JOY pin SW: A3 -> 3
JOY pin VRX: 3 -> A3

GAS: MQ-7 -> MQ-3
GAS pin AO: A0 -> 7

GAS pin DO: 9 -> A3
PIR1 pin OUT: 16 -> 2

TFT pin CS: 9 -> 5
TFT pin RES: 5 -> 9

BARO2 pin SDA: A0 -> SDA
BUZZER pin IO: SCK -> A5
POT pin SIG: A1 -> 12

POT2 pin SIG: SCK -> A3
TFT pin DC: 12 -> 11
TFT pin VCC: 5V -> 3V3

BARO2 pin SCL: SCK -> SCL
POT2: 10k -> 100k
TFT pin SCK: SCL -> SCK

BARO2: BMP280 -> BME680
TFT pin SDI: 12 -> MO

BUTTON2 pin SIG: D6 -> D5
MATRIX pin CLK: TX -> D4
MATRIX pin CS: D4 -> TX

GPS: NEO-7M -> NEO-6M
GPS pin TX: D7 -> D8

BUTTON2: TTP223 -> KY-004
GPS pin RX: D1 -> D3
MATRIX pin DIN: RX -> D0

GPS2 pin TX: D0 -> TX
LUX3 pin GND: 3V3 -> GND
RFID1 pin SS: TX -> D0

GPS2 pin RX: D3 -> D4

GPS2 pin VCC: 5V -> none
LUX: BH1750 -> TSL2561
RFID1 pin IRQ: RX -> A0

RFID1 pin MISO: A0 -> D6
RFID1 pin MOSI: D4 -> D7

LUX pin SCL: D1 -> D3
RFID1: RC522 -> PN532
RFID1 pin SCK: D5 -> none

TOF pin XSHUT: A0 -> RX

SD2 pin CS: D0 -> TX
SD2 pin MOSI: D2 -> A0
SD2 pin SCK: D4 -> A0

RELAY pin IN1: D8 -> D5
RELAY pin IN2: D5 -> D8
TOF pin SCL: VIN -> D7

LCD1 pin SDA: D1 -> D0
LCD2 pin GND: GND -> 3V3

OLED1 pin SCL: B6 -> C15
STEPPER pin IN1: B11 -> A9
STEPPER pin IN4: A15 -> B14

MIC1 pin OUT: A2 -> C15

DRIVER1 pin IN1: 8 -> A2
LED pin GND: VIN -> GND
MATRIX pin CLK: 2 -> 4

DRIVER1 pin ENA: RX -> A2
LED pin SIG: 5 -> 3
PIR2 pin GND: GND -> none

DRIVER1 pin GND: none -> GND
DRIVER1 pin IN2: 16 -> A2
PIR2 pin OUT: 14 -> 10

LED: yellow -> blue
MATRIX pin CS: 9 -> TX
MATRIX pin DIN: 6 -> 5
--*--
**EXERCISE AIM:** Your answer must be the lines from the one that contains "LCD1 pin SDA: D1 -> D0" through the last line of the entries above, copied exactly, with no other lines.

**EXPECTED OUTPUT:**
LCD1 pin SDA: D1 -> D0
LCD2 pin GND: GND -> 3V3

OLED1 pin SCL: B6 -> C15
STEPPER pin IN1: B11 -> A9
STEPPER pin IN4: A15 -> B14

MIC1 pin OUT: A2 -> C15

DRIVER1 pin IN1: 8 -> A2
LED pin GND: VIN -> GND
MATRIX pin CLK: 2 -> 4

DRIVER1 pin ENA: RX -> A2
LED pin SIG: 5 -> 3
PIR2 pin GND: GND -> none

DRIVER1 pin GND: none -> GND
DRIVER1 pin IN2: 16 -> A2
PIR2 pin OUT: 14 -> 10

LED: yellow -> blue
MATRIX pin CS: 9 -> TX
MATRIX pin DIN: 6 -> 5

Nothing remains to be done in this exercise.